→ **Given material**
═══
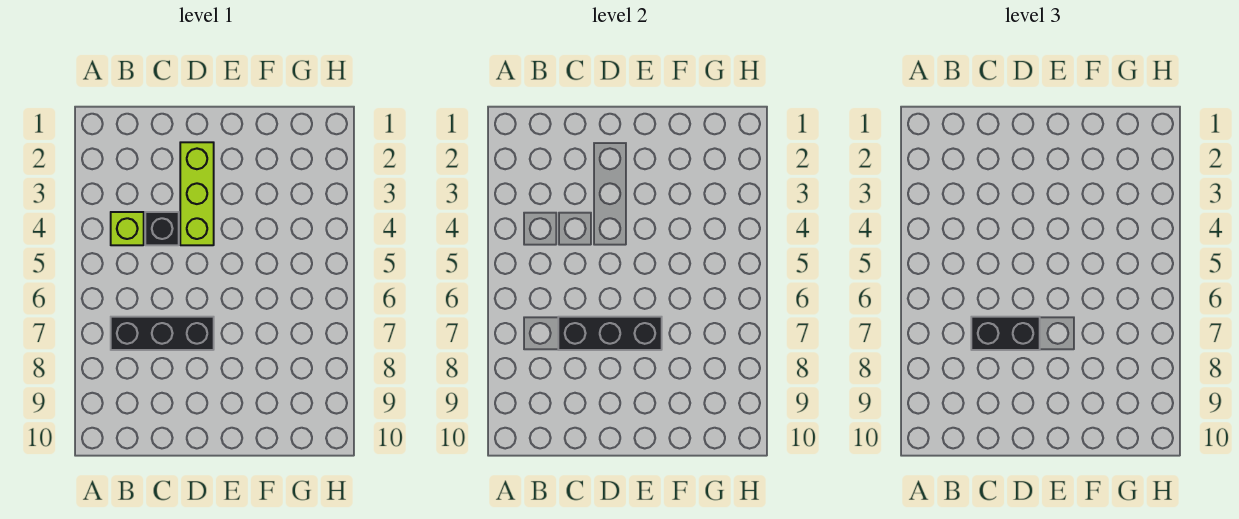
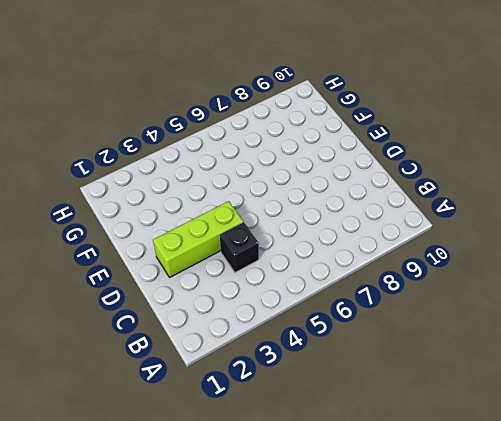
none -> lime brick B4 level 1
none -> black brick B7:D7 level 1

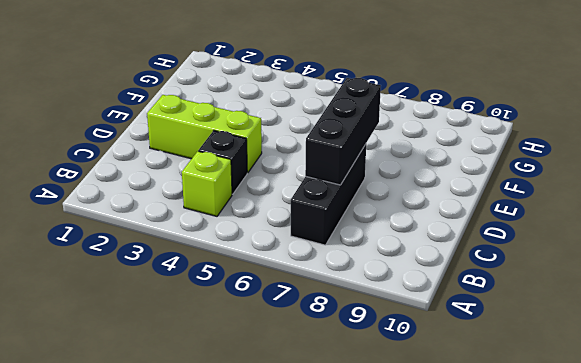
none -> black brick C7:D7 level 3

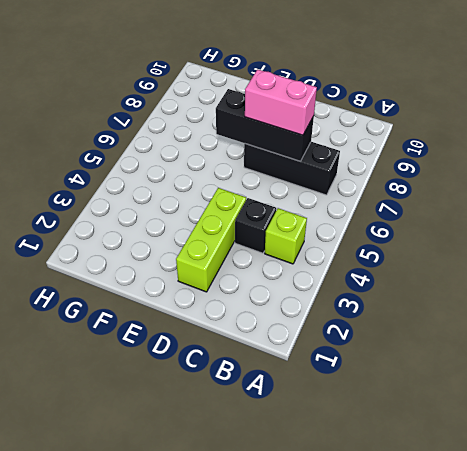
pink brick C7:D7 level 3 -> black brick C7:D7 level 3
═══
→ **Work required**
Repeat the data exactly, dropping every picture it holds.

→ **Task result**
none -> lime brick B4 level 1
none -> black brick B7:D7 level 1

none -> black brick C7:D7 level 3

pink brick C7:D7 level 3 -> black brick C7:D7 level 3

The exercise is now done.